Task >> Go through the lines below and tally those containing the string "plate". Respond with the number only.

Data records >>
######

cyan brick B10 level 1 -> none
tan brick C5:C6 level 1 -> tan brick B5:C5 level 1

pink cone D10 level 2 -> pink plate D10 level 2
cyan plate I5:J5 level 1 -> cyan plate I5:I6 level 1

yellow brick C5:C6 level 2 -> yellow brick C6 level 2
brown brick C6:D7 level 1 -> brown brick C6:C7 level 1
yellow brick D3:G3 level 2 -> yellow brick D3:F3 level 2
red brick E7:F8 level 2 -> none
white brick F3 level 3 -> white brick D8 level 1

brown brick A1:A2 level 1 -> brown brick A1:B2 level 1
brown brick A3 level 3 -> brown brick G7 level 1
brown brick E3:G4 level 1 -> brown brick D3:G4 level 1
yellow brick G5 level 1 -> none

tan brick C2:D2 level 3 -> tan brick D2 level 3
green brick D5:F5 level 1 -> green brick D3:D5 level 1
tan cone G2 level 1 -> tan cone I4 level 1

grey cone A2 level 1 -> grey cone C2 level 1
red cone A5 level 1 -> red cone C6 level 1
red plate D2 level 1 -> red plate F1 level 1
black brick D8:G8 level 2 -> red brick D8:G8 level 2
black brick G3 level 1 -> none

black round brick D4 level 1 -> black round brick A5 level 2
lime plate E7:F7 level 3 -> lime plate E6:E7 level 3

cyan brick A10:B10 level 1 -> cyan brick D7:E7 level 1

######

Solved problem >> 4